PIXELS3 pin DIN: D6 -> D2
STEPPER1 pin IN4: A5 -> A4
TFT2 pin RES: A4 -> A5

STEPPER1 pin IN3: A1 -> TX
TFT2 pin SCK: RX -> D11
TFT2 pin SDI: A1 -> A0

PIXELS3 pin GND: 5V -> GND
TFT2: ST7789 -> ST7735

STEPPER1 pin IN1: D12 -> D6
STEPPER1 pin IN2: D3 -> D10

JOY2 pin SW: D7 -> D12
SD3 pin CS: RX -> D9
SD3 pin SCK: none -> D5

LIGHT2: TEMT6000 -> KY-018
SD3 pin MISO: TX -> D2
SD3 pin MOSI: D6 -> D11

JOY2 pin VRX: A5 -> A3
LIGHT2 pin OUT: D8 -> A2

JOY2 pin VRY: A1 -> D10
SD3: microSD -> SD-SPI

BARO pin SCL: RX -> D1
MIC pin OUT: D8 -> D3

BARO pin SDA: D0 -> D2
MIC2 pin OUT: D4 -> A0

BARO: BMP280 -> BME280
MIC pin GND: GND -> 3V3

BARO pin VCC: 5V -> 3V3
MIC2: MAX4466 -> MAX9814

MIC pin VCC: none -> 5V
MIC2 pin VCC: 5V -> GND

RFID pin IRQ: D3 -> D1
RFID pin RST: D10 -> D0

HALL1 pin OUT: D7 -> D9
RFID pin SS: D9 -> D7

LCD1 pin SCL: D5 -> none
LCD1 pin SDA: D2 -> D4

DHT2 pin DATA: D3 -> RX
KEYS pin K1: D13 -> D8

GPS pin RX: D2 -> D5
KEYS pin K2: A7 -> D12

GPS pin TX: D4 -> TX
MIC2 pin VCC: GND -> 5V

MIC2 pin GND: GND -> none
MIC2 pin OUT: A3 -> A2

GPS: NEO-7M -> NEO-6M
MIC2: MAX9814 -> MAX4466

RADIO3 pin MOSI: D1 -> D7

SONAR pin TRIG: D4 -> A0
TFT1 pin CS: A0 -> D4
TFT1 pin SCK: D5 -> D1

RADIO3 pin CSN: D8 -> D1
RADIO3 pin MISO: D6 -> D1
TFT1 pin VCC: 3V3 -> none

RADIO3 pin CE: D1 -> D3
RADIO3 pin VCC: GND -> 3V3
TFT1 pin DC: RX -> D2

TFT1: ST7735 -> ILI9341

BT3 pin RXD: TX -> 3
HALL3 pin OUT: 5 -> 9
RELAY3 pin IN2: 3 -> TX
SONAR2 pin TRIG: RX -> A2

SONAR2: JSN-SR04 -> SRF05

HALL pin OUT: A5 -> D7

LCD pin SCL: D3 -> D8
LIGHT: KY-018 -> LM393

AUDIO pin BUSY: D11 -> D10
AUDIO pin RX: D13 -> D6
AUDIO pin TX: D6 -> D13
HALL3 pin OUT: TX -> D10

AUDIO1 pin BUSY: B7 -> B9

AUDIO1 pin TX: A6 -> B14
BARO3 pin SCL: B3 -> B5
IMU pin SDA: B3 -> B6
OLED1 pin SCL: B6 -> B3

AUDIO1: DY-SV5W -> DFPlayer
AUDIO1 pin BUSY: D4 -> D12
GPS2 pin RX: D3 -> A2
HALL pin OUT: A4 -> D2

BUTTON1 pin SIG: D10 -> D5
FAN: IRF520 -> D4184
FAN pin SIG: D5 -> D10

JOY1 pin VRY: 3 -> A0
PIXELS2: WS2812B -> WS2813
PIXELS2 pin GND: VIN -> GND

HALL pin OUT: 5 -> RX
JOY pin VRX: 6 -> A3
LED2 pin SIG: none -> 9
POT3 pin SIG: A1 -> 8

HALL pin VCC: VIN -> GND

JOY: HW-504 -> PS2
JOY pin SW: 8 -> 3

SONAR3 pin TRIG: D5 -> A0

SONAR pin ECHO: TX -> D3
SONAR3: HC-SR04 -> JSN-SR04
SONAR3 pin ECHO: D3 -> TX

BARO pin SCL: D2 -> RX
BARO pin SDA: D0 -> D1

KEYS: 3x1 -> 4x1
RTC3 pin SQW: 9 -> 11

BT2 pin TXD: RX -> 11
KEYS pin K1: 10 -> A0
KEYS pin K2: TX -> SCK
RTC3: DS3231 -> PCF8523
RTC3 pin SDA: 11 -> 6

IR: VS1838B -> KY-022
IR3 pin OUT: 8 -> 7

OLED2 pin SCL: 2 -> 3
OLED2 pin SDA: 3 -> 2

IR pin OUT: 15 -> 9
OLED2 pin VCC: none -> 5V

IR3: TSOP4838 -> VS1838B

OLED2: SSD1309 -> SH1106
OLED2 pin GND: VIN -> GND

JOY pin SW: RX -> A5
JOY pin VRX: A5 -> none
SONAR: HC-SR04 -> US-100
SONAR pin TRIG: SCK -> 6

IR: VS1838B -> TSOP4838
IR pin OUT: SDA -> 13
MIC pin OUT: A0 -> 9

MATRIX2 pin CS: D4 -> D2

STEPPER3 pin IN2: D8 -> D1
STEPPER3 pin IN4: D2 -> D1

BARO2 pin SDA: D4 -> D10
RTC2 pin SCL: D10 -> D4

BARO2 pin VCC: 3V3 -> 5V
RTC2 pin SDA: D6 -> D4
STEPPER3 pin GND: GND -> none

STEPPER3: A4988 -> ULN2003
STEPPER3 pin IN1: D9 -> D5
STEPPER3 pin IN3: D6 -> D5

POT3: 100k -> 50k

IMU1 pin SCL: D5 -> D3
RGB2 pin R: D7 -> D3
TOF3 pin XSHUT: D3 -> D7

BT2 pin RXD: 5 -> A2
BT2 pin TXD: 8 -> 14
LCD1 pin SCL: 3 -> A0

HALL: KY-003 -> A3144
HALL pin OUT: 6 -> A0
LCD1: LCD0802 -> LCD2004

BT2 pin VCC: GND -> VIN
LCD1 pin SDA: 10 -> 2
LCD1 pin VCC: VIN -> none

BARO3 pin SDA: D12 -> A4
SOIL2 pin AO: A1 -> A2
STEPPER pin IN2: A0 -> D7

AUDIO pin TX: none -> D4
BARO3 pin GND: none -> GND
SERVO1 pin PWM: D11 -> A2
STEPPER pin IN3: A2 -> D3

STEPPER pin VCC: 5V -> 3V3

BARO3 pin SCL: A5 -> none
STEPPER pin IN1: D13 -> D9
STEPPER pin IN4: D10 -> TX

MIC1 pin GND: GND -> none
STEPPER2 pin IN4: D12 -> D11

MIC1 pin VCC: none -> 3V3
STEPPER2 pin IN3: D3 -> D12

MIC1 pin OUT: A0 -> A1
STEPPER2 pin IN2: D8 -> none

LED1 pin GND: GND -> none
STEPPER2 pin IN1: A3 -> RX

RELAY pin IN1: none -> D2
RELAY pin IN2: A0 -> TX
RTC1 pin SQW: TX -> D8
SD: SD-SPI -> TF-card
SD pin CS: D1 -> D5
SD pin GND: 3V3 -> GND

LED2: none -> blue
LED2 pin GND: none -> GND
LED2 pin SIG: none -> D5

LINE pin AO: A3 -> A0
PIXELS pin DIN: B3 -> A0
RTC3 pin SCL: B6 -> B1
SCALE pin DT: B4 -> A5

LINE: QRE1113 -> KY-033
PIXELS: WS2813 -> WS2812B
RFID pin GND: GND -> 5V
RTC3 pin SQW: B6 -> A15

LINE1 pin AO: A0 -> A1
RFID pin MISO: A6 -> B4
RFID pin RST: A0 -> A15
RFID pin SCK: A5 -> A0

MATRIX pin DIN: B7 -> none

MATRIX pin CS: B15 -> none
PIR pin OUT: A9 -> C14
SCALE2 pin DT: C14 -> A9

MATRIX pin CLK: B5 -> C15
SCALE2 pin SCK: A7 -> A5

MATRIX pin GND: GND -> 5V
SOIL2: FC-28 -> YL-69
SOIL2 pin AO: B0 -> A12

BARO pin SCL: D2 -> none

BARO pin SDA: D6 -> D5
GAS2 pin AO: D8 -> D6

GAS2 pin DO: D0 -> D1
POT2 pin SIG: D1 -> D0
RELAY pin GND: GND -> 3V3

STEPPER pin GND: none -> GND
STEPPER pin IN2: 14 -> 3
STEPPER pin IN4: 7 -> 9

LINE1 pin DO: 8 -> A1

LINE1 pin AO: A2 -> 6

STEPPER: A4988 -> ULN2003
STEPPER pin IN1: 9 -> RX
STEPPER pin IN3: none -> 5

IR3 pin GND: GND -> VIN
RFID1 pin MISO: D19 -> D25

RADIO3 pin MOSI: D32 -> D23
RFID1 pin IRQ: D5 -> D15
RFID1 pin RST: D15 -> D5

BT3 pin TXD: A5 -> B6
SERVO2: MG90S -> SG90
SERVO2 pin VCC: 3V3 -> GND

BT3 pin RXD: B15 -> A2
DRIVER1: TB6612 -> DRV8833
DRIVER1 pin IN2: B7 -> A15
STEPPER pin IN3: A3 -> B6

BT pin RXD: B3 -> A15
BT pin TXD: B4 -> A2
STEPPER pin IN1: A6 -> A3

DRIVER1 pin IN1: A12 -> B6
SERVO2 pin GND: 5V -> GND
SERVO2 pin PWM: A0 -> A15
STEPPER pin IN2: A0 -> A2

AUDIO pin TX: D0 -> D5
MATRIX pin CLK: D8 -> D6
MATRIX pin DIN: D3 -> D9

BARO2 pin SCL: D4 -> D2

-------------------------

● Exercise aim
With the line that has "BT2 pin RXD: 5 -> A2" as the first and the line that has "BARO3 pin SCL: A5 -> none" as the last, repeat exactly that run of lines above and no more.

● Result below
BT2 pin RXD: 5 -> A2
BT2 pin TXD: 8 -> 14
LCD1 pin SCL: 3 -> A0

HALL: KY-003 -> A3144
HALL pin OUT: 6 -> A0
LCD1: LCD0802 -> LCD2004

BT2 pin VCC: GND -> VIN
LCD1 pin SDA: 10 -> 2
LCD1 pin VCC: VIN -> none

BARO3 pin SDA: D12 -> A4
SOIL2 pin AO: A1 -> A2
STEPPER pin IN2: A0 -> D7

AUDIO pin TX: none -> D4
BARO3 pin GND: none -> GND
SERVO1 pin PWM: D11 -> A2
STEPPER pin IN3: A2 -> D3

STEPPER pin VCC: 5V -> 3V3

BARO3 pin SCL: A5 -> none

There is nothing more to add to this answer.